*EXERCISE DETAILS:*
Starting at the line that contains "U3 pin in+: SIG4 -> SIG8", write out every line to the end of the records below exactly, and leave out the pictures.

*DATA:*
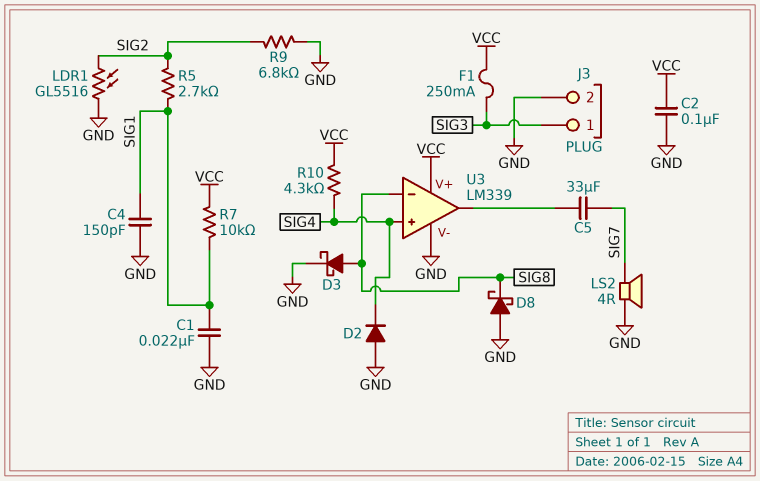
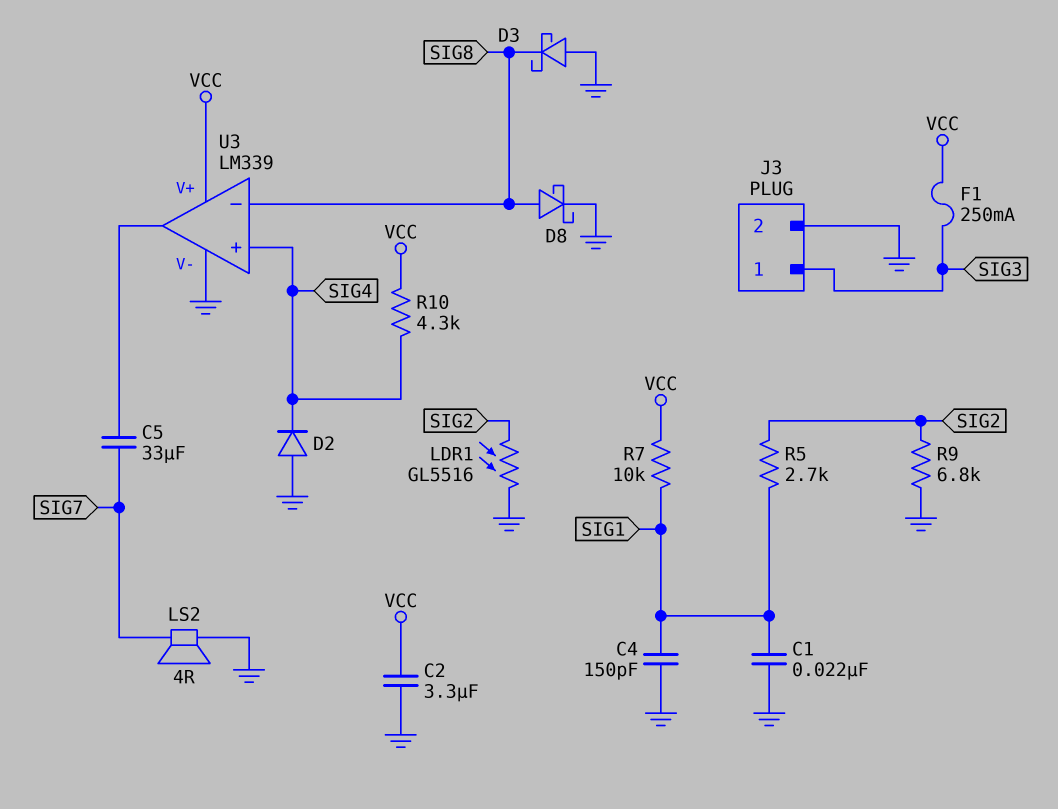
C2: 100nF (GND, VCC) -> 3.3uF (GND, VCC)
D3: schottky (A SIG8, K GND) -> schottky (A GND, K SIG8)
D8: schottky (A GND, K SIG8) -> schottky (A SIG8, K GND)

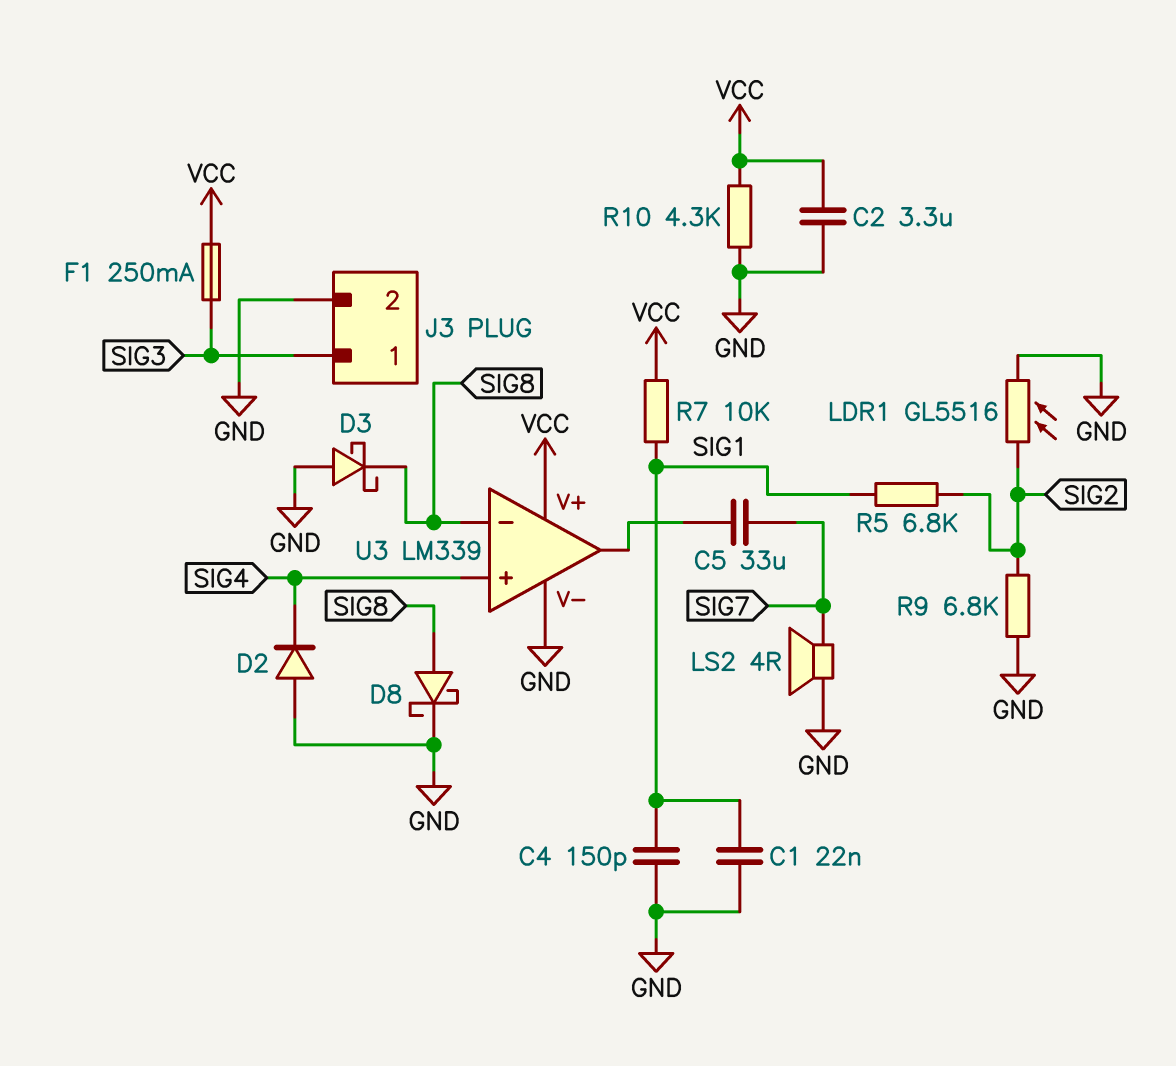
R5: 2.7k (SIG1, SIG2) -> 6.8k (SIG1, SIG2)
R10: 4.3k (SIG4, VCC) -> 4.3k (GND, VCC)

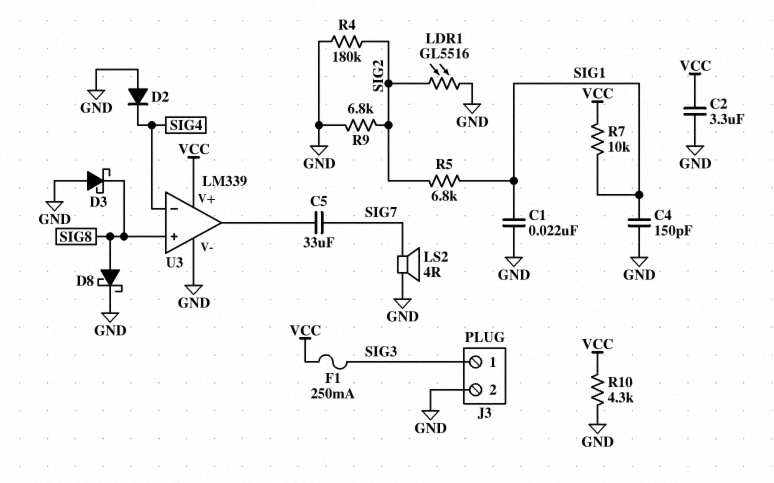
R4: none -> 180k (GND, SIG2)
U3 pin in+: SIG4 -> SIG8
U3 pin in-: SIG8 -> SIG4

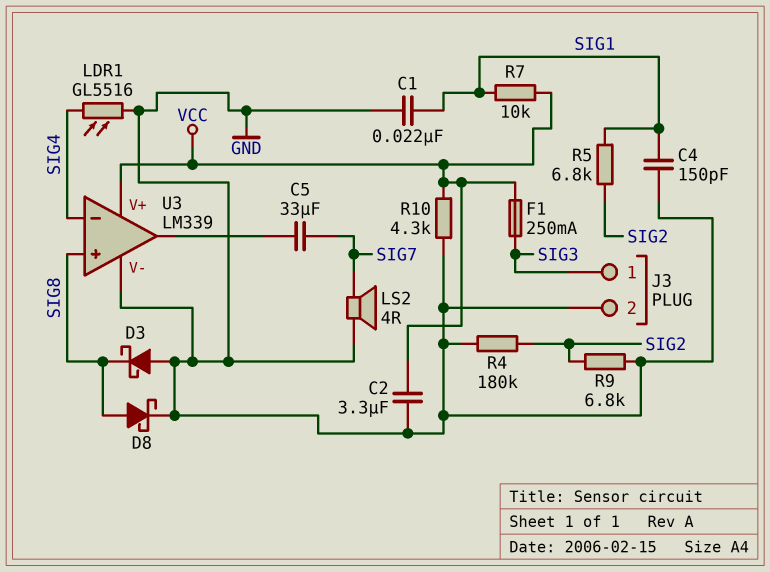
D2: diode (A GND, K SIG4) -> none
LDR1: GL5516 (GND, SIG2) -> GL5516 (GND, SIG4)

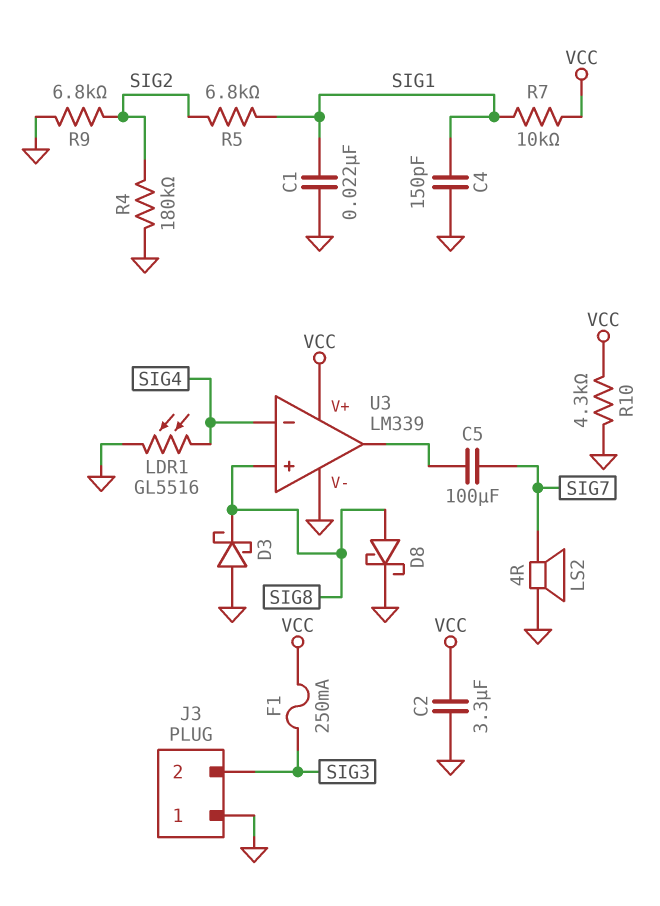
C5: 33uF (SIG7, U3/out) -> 100uF (SIG7, U3/out)
J3 pin 1: SIG3 -> GND
J3 pin 2: GND -> SIG3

*TASK RESULT:*
U3 pin in+: SIG4 -> SIG8
U3 pin in-: SIG8 -> SIG4

D2: diode (A GND, K SIG4) -> none
LDR1: GL5516 (GND, SIG2) -> GL5516 (GND, SIG4)

C5: 33uF (SIG7, U3/out) -> 100uF (SIG7, U3/out)
J3 pin 1: SIG3 -> GND
J3 pin 2: GND -> SIG3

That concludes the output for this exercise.